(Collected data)
-- Opening Marker --

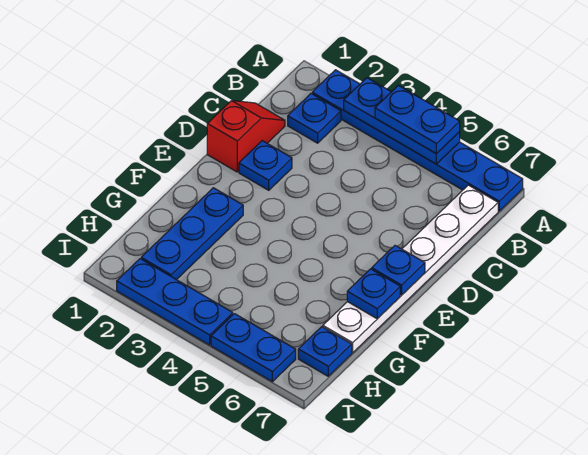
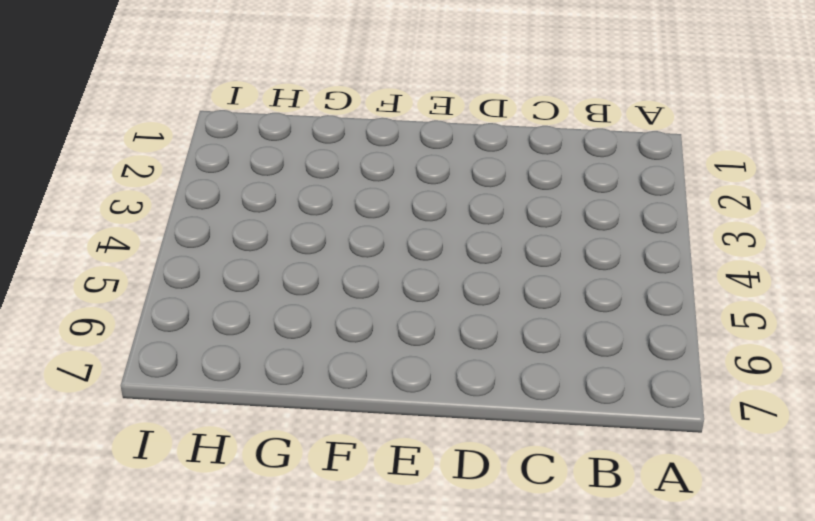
none -> blue plate A2:A7 level 1
none -> blue plate B2 level 1
none -> white plate B7:G7 level 1

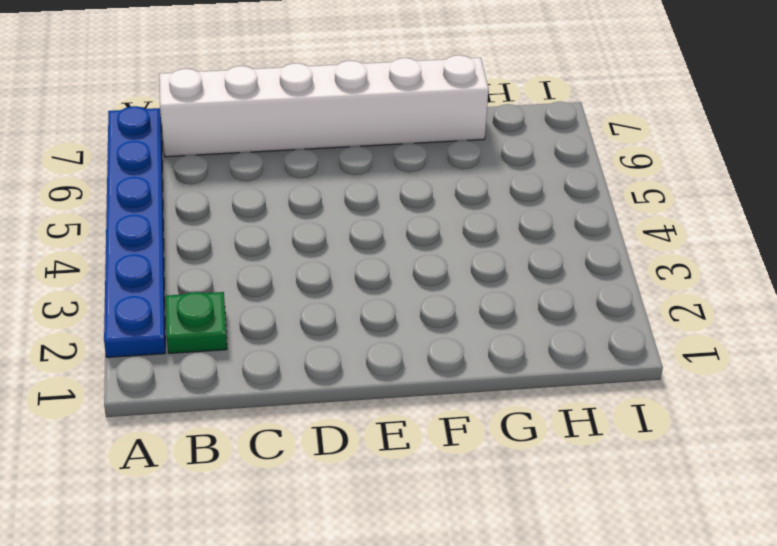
green plate B2 level 1 -> blue plate B2 level 1
white brick B7:G7 level 1 -> white plate B7:G7 level 1
none -> red slope C1:D1 level 1 top D
none -> blue plate D2 level 1
none -> blue plate F2:H2 level 1

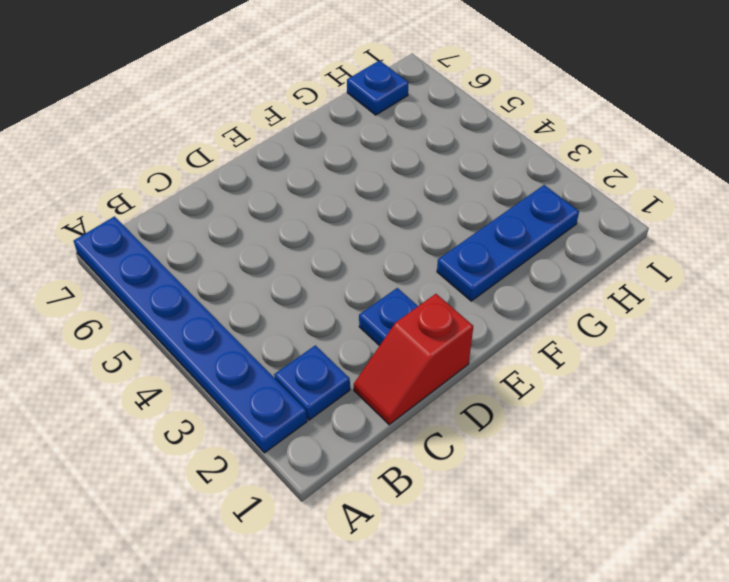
none -> white plate B7:G7 level 1
none -> blue plate I2:I4 level 1
none -> blue plate I5:I6 level 1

-- Closing Marker --

:: WHAT TO PRODUCE ::
Each line above with the word "none" must be returned.

:: WRITTEN RESPONSE ::
none -> blue plate A2:A7 level 1
none -> blue plate B2 level 1
none -> white plate B7:G7 level 1
none -> red slope C1:D1 level 1 top D
none -> blue plate D2 level 1
none -> blue plate F2:H2 level 1
none -> white plate B7:G7 level 1
none -> blue plate I2:I4 level 1
none -> blue plate I5:I6 level 1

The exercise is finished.